DATA:

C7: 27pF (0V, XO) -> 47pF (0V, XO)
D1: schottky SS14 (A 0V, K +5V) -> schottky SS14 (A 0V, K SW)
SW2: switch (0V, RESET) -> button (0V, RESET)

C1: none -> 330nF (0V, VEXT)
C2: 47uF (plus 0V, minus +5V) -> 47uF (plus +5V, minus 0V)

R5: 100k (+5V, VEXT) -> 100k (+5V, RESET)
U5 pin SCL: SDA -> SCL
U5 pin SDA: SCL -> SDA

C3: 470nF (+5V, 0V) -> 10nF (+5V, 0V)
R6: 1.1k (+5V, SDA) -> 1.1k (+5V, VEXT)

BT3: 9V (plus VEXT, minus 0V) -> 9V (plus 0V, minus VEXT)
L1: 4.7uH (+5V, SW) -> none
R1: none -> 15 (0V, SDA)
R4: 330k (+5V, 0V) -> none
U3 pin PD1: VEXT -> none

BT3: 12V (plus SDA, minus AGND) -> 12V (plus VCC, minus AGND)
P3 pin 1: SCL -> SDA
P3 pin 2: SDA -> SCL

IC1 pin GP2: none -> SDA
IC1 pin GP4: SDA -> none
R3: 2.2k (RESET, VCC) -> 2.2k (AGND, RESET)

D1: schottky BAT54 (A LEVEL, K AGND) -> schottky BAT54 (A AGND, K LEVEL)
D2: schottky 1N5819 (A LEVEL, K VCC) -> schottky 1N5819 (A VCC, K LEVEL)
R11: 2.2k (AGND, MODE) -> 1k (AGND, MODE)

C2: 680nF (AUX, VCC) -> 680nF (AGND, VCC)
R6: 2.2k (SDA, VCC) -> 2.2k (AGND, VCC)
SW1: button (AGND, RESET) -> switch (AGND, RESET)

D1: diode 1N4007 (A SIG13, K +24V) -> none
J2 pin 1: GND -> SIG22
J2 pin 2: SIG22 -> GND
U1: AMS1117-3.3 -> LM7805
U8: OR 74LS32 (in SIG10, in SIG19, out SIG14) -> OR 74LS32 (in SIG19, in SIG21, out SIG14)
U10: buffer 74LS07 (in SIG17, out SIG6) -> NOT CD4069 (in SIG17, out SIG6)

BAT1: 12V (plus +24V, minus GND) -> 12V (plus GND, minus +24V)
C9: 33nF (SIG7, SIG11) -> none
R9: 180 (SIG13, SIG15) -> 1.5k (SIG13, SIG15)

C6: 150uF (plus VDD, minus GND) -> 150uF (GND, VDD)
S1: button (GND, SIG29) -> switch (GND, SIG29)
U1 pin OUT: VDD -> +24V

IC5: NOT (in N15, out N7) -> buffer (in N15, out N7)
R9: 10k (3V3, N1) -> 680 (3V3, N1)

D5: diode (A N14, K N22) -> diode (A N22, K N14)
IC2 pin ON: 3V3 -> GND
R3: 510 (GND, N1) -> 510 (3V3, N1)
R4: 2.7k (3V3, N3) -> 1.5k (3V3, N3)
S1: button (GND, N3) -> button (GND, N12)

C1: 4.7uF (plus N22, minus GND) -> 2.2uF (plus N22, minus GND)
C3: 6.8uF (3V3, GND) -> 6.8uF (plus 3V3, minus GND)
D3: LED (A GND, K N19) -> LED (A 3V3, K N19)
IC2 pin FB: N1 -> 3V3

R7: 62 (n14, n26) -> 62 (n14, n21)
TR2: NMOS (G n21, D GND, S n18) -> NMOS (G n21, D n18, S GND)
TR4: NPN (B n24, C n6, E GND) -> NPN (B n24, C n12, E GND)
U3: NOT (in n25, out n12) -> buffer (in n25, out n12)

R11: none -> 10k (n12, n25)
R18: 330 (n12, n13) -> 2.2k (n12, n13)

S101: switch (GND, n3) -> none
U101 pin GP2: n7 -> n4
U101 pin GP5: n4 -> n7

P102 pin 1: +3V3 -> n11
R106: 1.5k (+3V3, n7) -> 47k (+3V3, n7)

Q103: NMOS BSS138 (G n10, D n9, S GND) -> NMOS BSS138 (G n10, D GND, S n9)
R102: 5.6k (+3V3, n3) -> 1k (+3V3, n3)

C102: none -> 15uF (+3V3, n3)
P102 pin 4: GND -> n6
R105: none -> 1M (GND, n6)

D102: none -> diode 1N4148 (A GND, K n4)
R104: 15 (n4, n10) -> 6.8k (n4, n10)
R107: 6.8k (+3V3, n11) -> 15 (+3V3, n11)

WORK TASK:
Restate word for word the lines from the one holding "D102: none -> diode 1N4148 (A GND, K n4)" through the last line of the listing, omitting every earlier line.

RESPONSE FOR THIS EXERCISE:
D102: none -> diode 1N4148 (A GND, K n4)
R104: 15 (n4, n10) -> 6.8k (n4, n10)
R107: 6.8k (+3V3, n11) -> 15 (+3V3, n11)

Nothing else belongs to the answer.